Exercise:
Could you repeat, word for word, every line from the one containing "(421, 398) = (686, 607): yellow" through the final line of the records below, and nothing else?

START Information

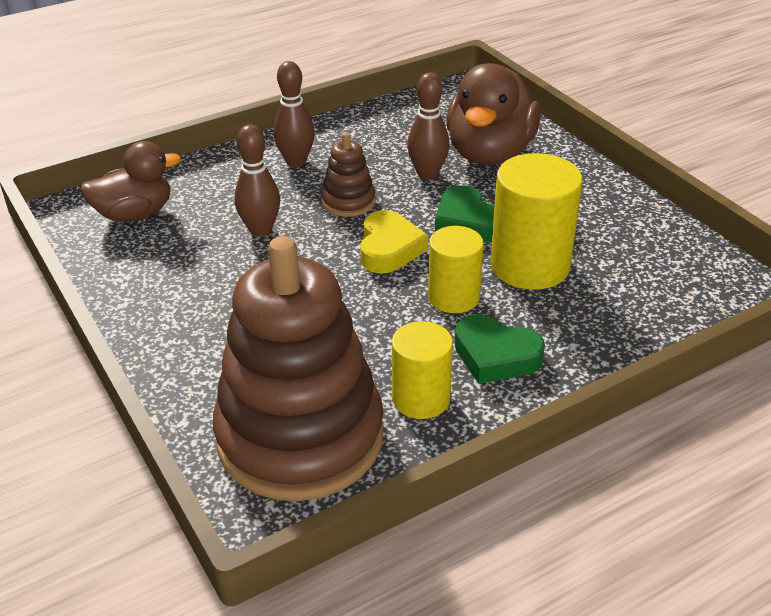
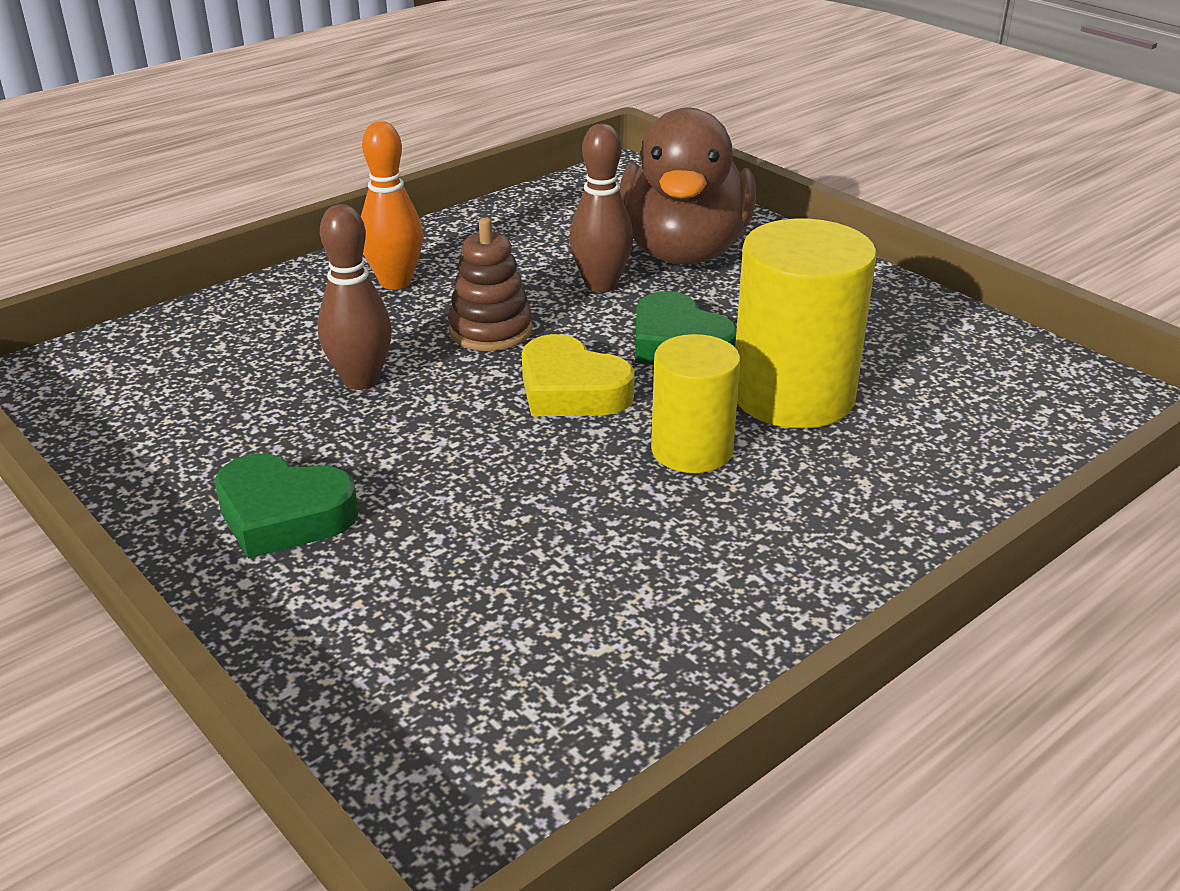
camera: 10 degrees left, 5 degrees down
(135, 214) = (149, 374): brown duck -> none
(296, 161) = (395, 282): brown bowling pin -> orange bowling pin
(300, 437) = (501, 692): brown stacking toy -> none
(389, 249) = (571, 390): yellow heart -> yellow heart turned 135 degrees clockwise
(421, 398) = (686, 607): yellow cylinder -> none
(495, 356) = (784, 530): green heart -> green heart (283, 515)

END Information

Response:
(421, 398) = (686, 607): yellow cylinder -> none
(495, 356) = (784, 530): green heart -> green heart (283, 515)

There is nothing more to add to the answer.